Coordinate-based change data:
• • • • •
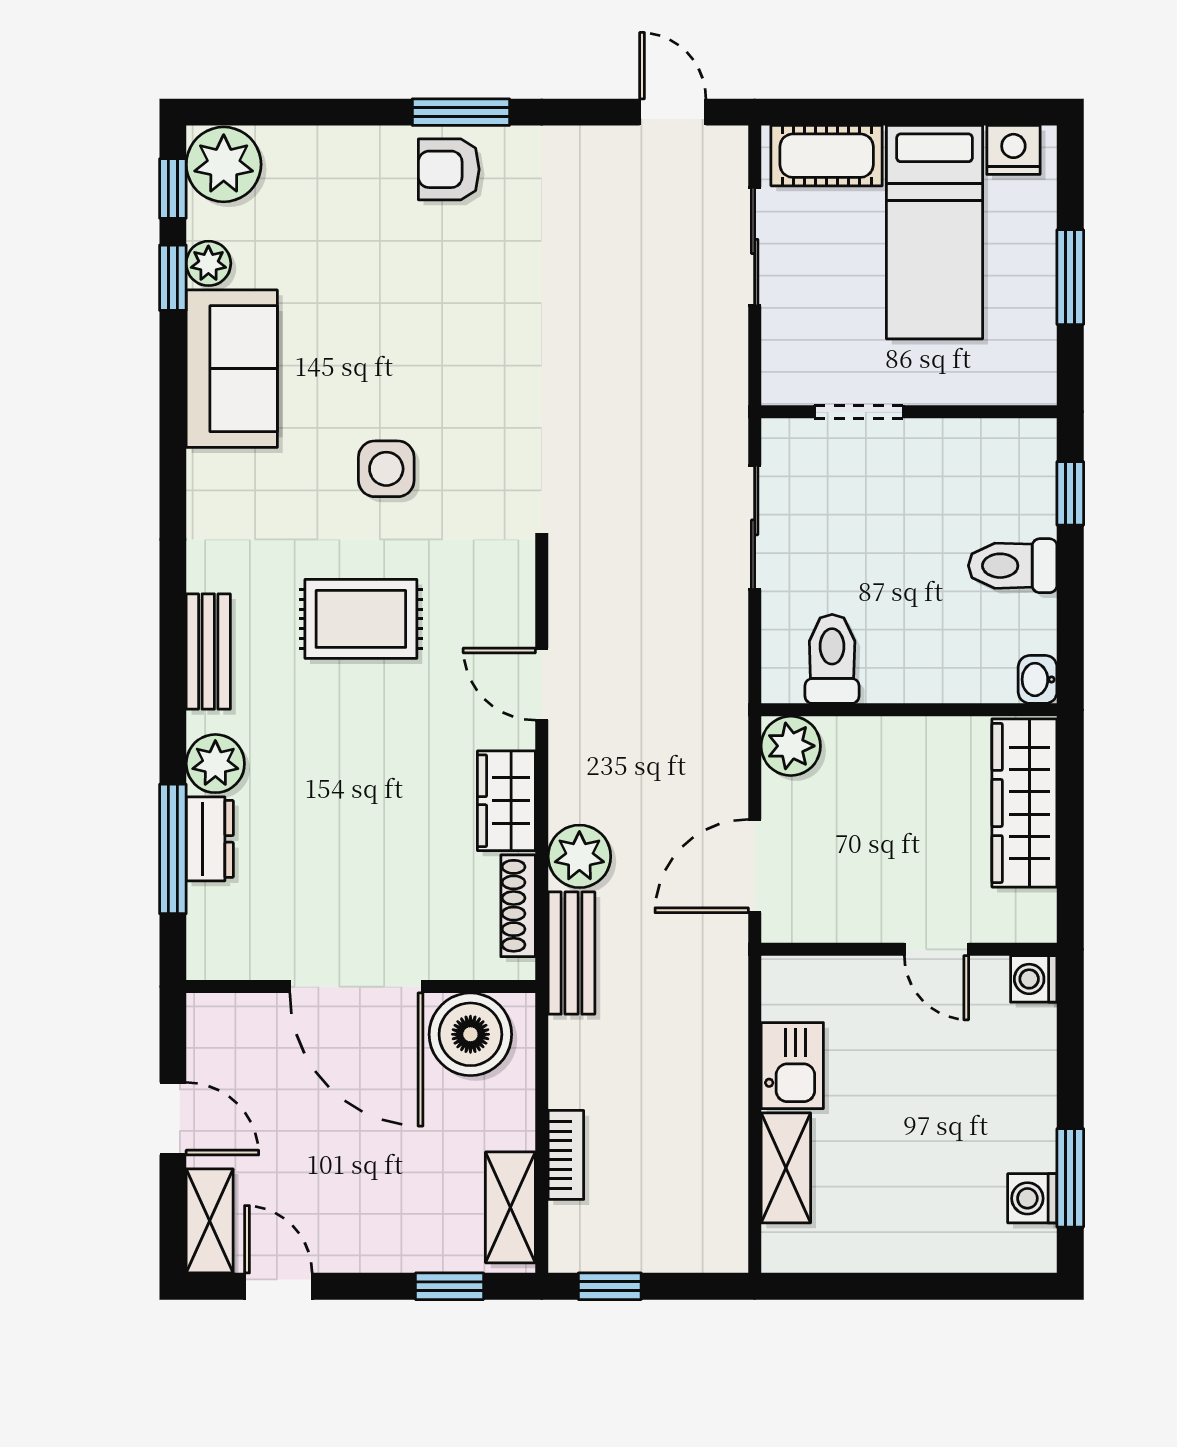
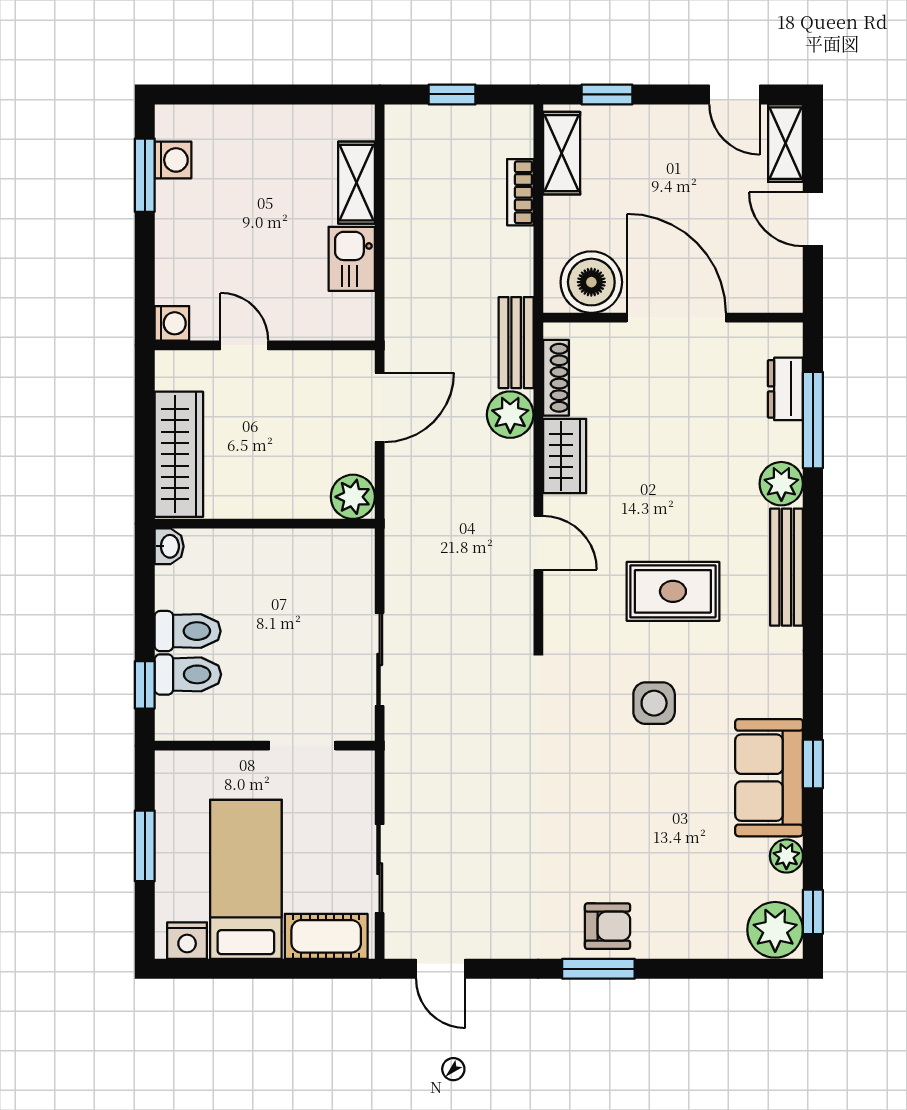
window: (173, 278) -> (813, 764), moved
bench: (208, 651) -> (787, 567), width x1.36
toilet: (832, 659) -> (188, 674), moved, turned -90
dresser: (210, 839) -> (785, 389), moved
window: (610, 1286) -> (452, 94), moved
• • • • •
**What to produce:**
Determine the number of lines in the data above that include the word "moved", then answer with that number alone.

**Output below:**
4